▶ Provided material:
________________________

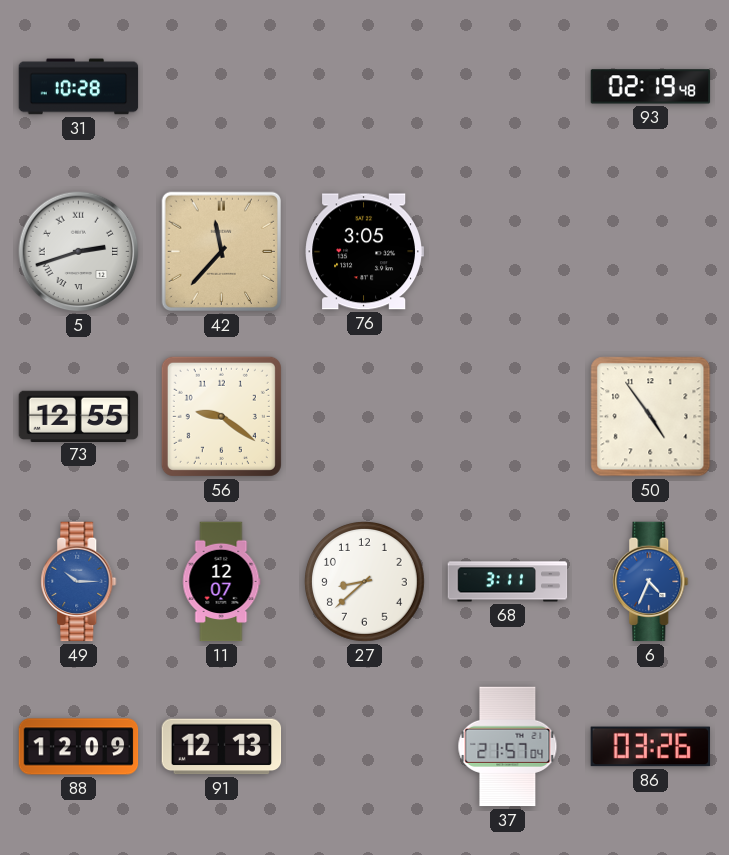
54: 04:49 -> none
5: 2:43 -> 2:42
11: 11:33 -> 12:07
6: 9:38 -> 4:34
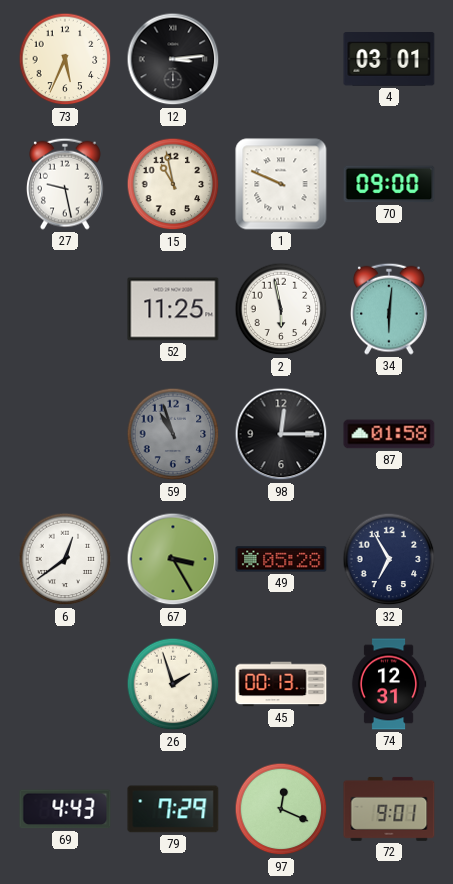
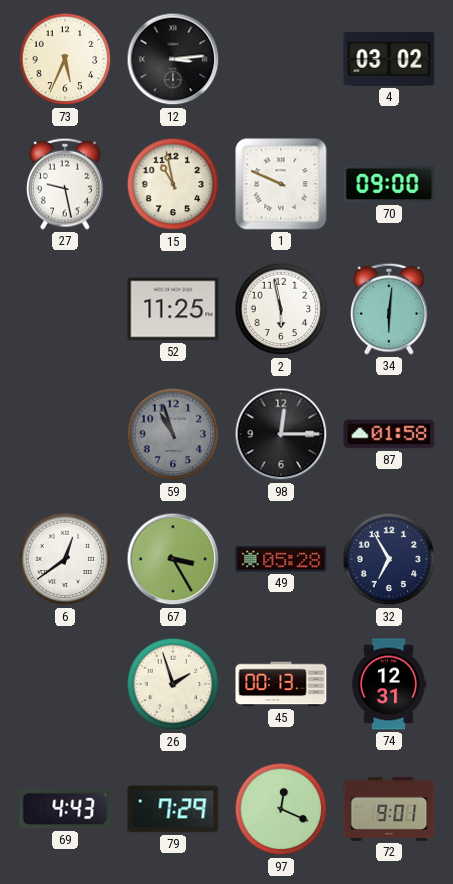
4: 03:01 -> 03:02
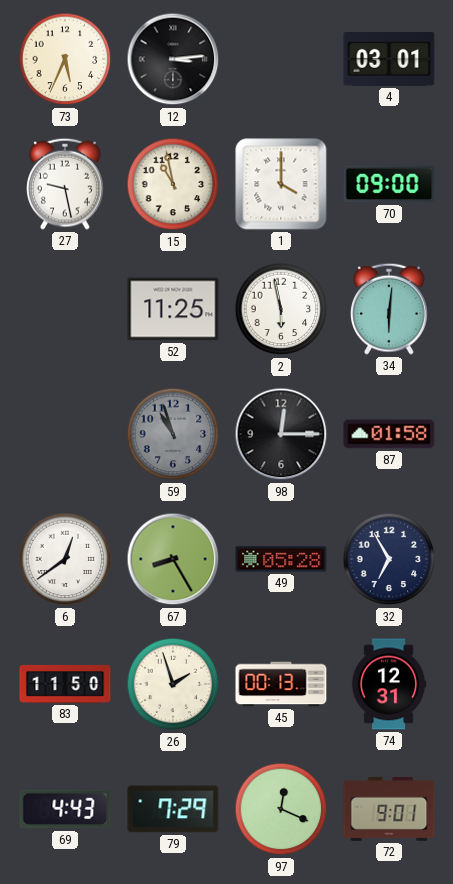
4: 03:02 -> 03:01
1: 9:49 -> 4:00
67: 3:25 -> 8:25
83: none -> 11:50
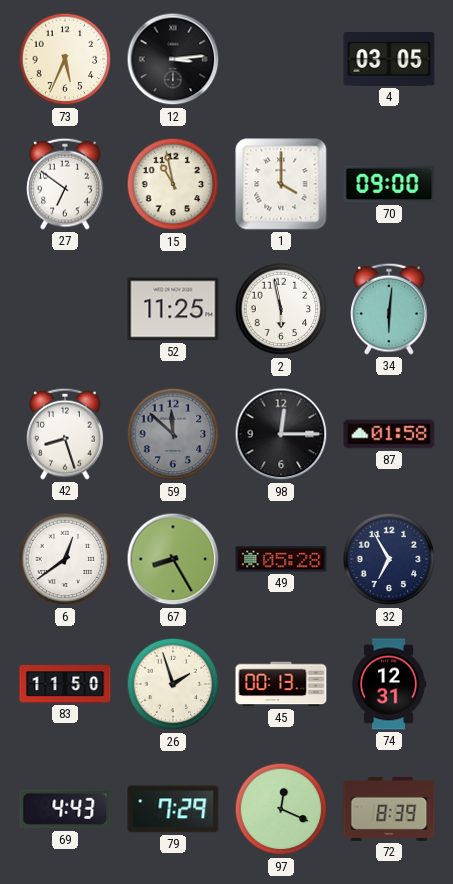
4: 03:01 -> 03:05
27: 9:28 -> 6:51
42: none -> 8:27
59: 10:57 -> 11:52
72: 9:01 -> 8:39
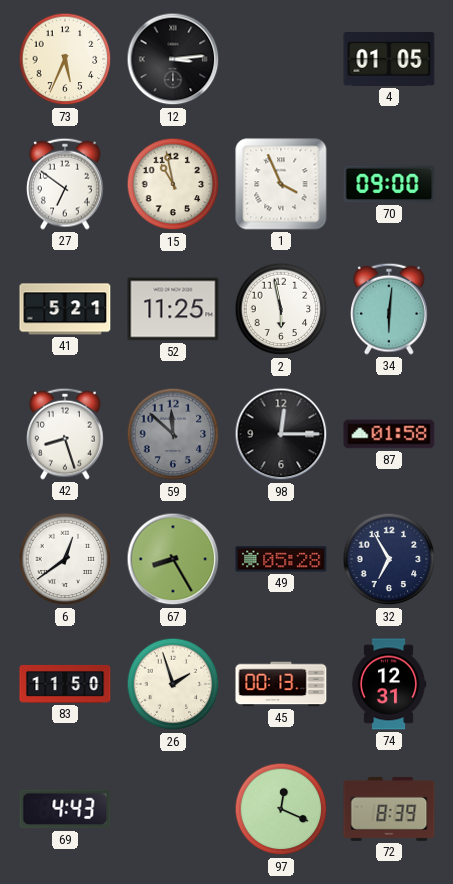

________________________

▶ Exercise brief: Copy every line of the material above character for character, leaving out the pictures.

▶ Reply to the exercise:
54: 04:49 -> none
5: 2:43 -> 2:42
11: 11:33 -> 12:07
6: 9:38 -> 4:34
4: 03:01 -> 03:02
4: 03:02 -> 03:01
1: 9:49 -> 4:00
67: 3:25 -> 8:25
83: none -> 11:50
4: 03:01 -> 03:05
27: 9:28 -> 6:51
42: none -> 8:27
59: 10:57 -> 11:52
72: 9:01 -> 8:39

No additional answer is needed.